### About this task
Set out exactly every line of the entries below, starting at the line that holds "GREEN TRUCK |" and stopping after the line that holds "repainted | ORANGE".

Coordinate-based change listings

------------

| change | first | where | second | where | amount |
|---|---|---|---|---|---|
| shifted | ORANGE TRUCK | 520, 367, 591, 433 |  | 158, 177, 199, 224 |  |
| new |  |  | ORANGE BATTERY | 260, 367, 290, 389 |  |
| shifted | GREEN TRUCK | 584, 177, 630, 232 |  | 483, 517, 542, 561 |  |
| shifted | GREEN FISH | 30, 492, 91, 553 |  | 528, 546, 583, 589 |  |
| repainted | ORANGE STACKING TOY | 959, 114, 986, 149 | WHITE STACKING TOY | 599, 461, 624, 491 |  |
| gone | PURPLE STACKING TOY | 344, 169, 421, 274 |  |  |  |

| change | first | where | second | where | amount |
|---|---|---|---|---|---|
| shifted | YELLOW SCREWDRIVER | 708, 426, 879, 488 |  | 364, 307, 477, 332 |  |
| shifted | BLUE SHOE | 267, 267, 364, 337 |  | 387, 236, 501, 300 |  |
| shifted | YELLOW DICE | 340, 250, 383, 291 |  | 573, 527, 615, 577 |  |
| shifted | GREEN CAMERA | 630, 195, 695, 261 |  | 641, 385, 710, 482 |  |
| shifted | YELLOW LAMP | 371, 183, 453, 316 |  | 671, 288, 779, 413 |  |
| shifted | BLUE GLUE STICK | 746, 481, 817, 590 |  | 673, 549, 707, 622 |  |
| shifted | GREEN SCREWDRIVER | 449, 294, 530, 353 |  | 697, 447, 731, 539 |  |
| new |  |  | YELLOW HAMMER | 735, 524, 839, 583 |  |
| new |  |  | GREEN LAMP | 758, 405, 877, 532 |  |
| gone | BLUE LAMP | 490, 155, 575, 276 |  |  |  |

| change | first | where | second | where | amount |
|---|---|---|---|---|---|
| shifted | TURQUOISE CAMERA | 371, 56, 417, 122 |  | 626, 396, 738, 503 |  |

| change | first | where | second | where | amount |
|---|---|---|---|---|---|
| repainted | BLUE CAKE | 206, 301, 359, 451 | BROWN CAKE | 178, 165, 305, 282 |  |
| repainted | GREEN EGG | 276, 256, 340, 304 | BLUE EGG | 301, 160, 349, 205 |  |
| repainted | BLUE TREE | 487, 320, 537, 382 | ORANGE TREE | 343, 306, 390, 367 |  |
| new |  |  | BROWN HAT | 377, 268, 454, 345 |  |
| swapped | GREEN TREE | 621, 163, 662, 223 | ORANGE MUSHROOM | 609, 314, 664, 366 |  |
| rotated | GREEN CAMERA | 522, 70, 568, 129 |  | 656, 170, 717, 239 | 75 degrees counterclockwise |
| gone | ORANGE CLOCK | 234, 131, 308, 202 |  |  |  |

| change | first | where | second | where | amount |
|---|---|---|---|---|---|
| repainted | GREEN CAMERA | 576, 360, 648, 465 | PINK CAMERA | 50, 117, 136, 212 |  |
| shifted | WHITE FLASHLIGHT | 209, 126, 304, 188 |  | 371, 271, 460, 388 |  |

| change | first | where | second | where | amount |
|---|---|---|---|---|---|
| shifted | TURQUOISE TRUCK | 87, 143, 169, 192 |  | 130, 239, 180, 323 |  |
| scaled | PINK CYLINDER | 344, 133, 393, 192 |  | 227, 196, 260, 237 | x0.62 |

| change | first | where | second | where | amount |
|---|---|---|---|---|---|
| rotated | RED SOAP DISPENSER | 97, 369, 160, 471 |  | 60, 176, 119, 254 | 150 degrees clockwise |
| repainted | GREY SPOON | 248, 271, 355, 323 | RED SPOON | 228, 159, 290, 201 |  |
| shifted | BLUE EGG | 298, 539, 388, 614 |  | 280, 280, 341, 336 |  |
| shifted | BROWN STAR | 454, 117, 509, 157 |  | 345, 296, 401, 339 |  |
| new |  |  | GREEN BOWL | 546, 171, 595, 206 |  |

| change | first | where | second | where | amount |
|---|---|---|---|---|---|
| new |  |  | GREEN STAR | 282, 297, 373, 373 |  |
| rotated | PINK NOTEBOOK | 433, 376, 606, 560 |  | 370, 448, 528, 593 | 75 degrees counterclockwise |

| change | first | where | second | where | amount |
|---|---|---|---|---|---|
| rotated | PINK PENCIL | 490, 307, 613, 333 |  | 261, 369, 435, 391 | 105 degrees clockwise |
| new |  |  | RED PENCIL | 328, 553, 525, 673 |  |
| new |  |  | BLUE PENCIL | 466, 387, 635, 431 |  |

------------

### Reply to the task
| shifted | GREEN TRUCK | 584, 177, 630, 232 |  | 483, 517, 542, 561 |  |
| shifted | GREEN FISH | 30, 492, 91, 553 |  | 528, 546, 583, 589 |  |
| repainted | ORANGE STACKING TOY | 959, 114, 986, 149 | WHITE STACKING TOY | 599, 461, 624, 491 |  |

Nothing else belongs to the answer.